### EXERCISE INSTRUCTIONS
Give back exactly the line containing "U5: NAND CD4011" and all that follow it in the data below, with the pictures left out.

=== Begin Enclosure ===

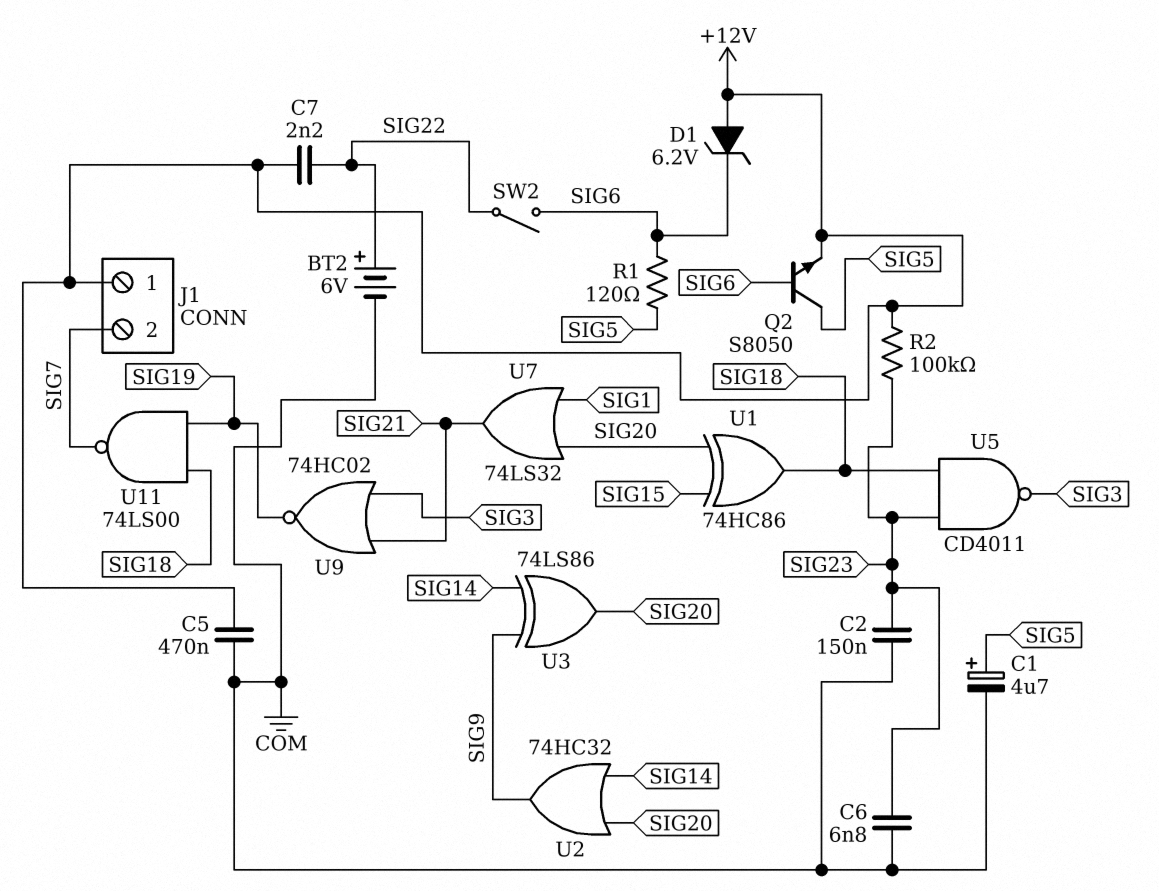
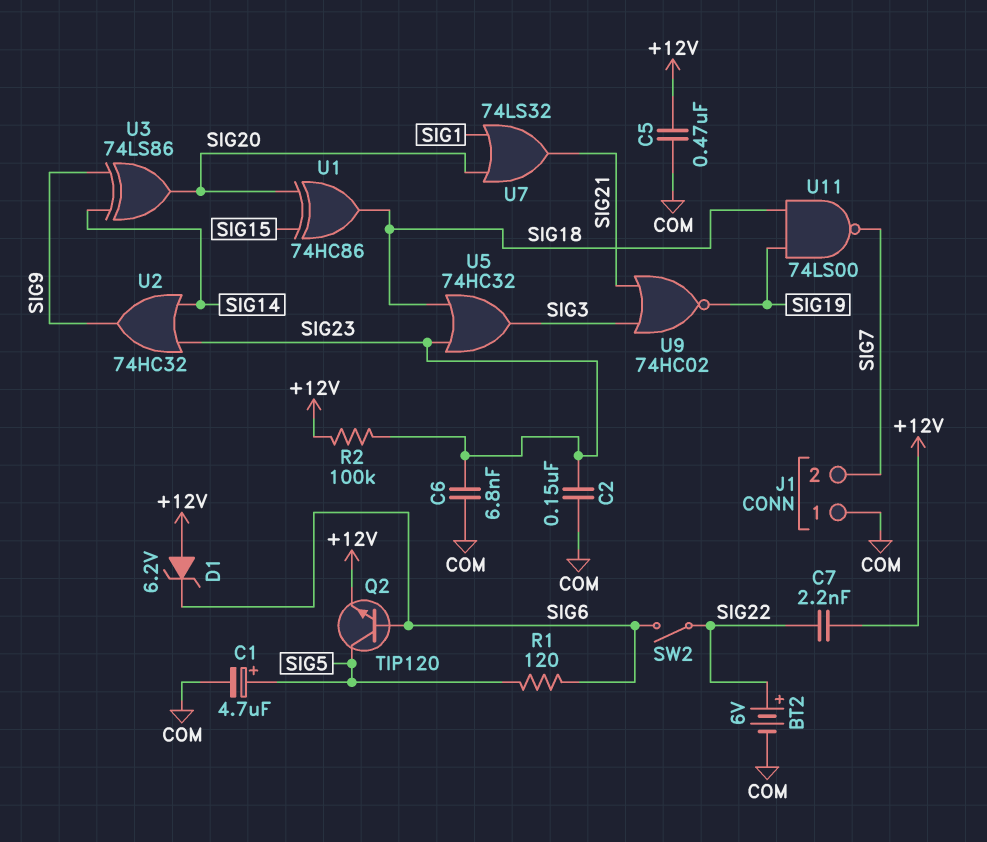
J1 pin 1: +12V -> COM
Q2: NPN S8050 (B SIG6, C SIG5, E +12V) -> NPN TIP120 (B SIG6, C SIG5, E +12V)
U2: OR 74HC32 (in SIG14, in SIG20, out SIG9) -> OR 74HC32 (in SIG14, in SIG23, out SIG9)
U5: NAND CD4011 (in SIG18, in SIG23, out SIG3) -> OR 74HC32 (in SIG18, in SIG23, out SIG3)

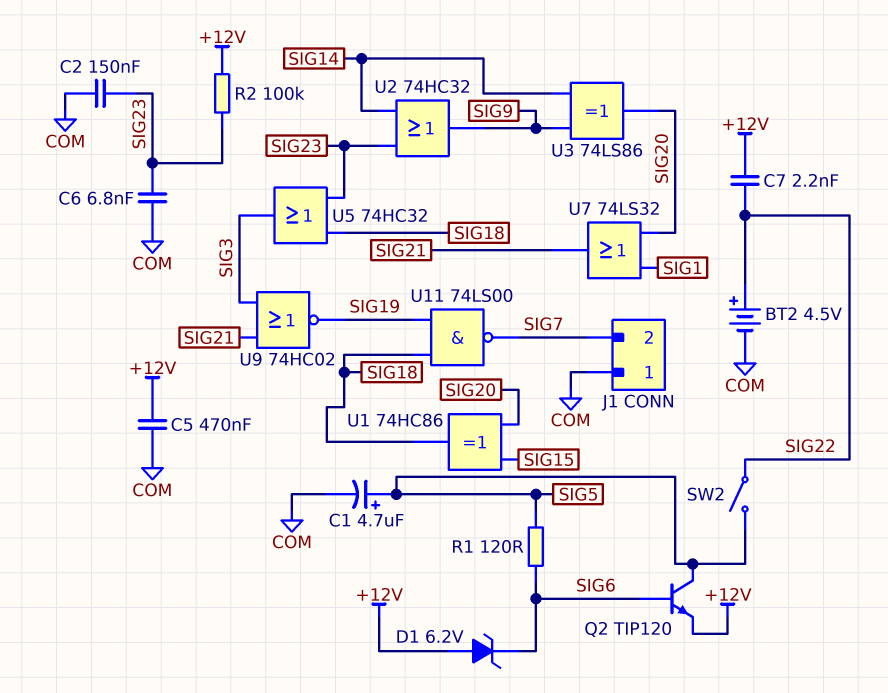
BT2: 6V (plus SIG22, minus COM) -> 4.5V (plus SIG22, minus COM)
SW2: switch (SIG6, SIG22) -> switch (SIG5, SIG22)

=== End Enclosure ===

### FINISHED TASK
U5: NAND CD4011 (in SIG18, in SIG23, out SIG3) -> OR 74HC32 (in SIG18, in SIG23, out SIG3)

BT2: 6V (plus SIG22, minus COM) -> 4.5V (plus SIG22, minus COM)
SW2: switch (SIG6, SIG22) -> switch (SIG5, SIG22)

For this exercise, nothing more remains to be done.